Leave out any pictures and transcribe all other data below exactly.

_The data_
☆ ☆ ☆ ☆ ☆

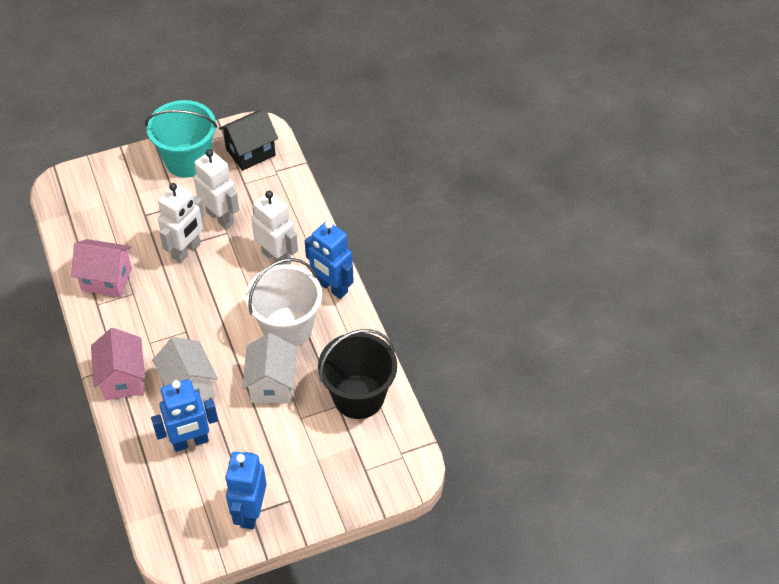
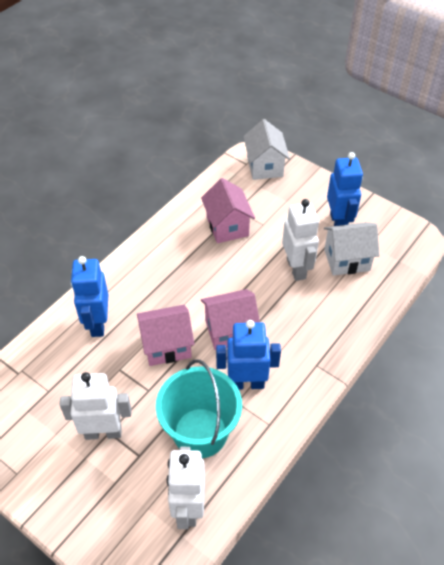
black bucket: 1 -> 0
black house: 1 -> 0
pink house: 2 -> 3
white bucket: 1 -> 0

☆ ☆ ☆ ☆ ☆

_Answer space_
black bucket: 1 -> 0
black house: 1 -> 0
pink house: 2 -> 3
white bucket: 1 -> 0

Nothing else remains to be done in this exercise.